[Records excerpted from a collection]
┄┄┄┄┄┄┄┄┄┄

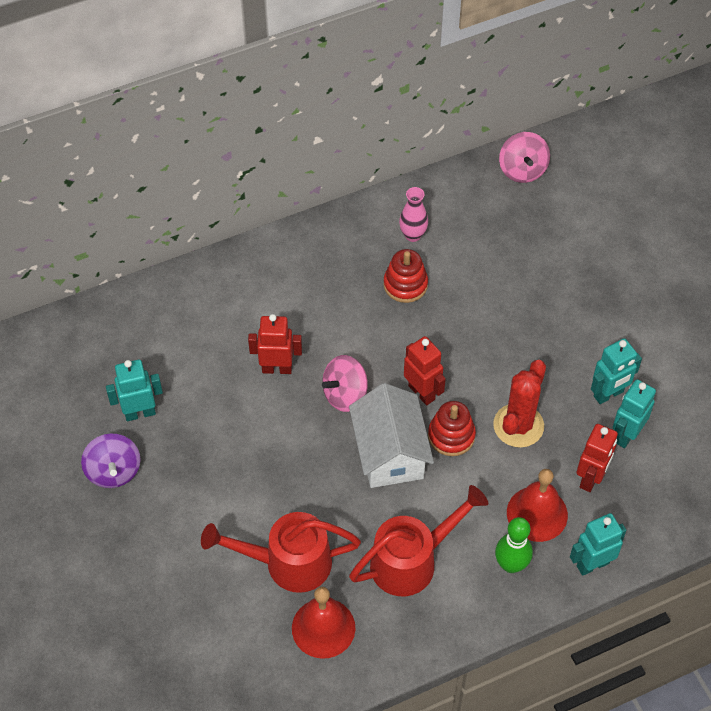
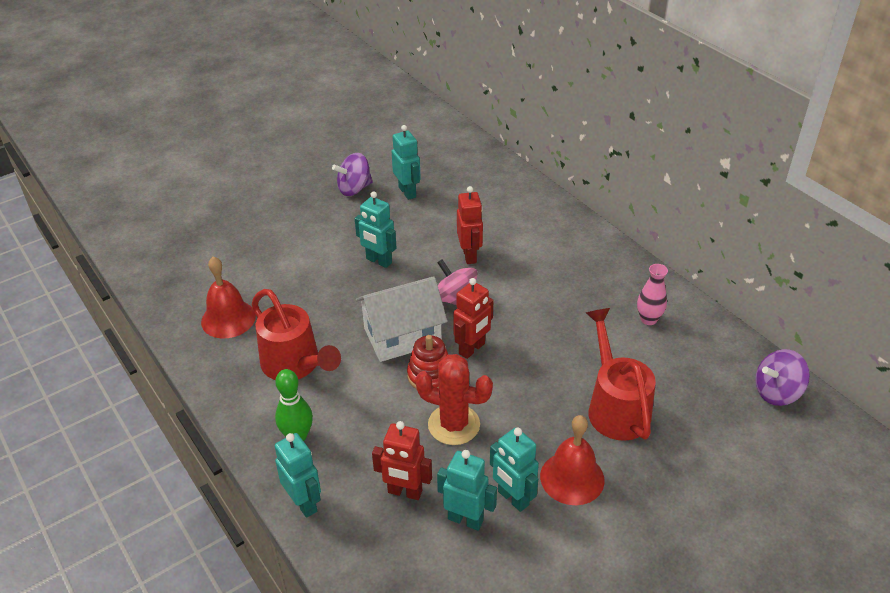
camera: 80 degrees right, 15 degrees down
red watering can [201,512,361,593] -> red watering can moved to [586,308,656,441]
red stacking toy [384,249,428,303] -> none
pink spinning top [499,132,550,183] -> purple spinning top [755,349,810,406]
red bell [507,469,568,542] -> red bell moved to [540,415,605,505]
none -> turquoise robot [355,192,397,268]

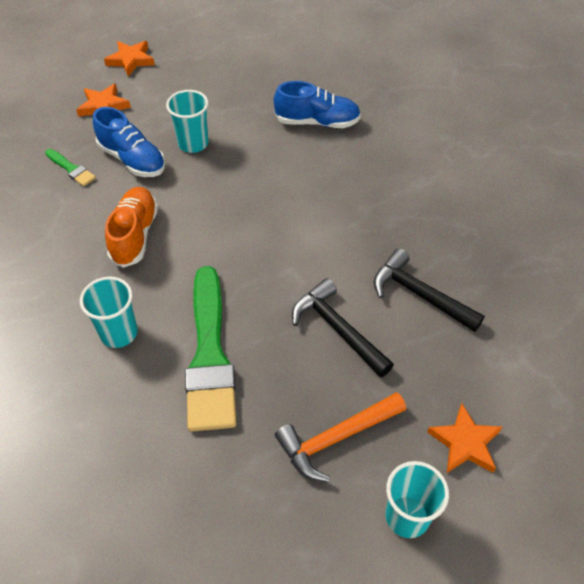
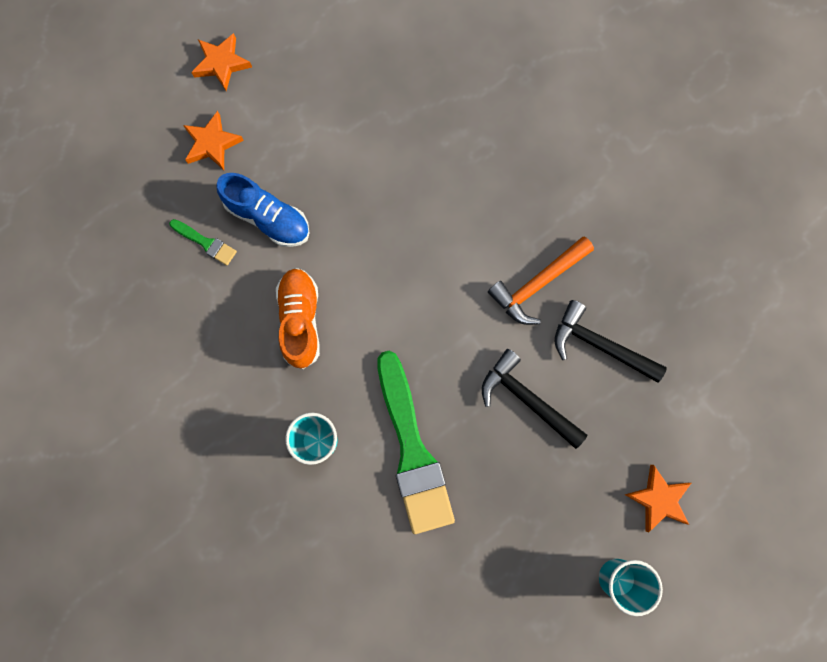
camera: 10 degrees left, 25 degrees up
turquoise cup [166,90,209,153] -> none
blue shoe [274,81,361,128] -> none
orange hammer [275,392,406,482] -> orange hammer moved to [488,237,594,325]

┄┄┄┄┄┄┄┄┄┄

**EXERCISE AIM**:
From the entries above, extract every line where the word "moved" appears.

**EXERCISE RESULT**:
red watering can [201,512,361,593] -> red watering can moved to [586,308,656,441]
red bell [507,469,568,542] -> red bell moved to [540,415,605,505]
orange hammer [275,392,406,482] -> orange hammer moved to [488,237,594,325]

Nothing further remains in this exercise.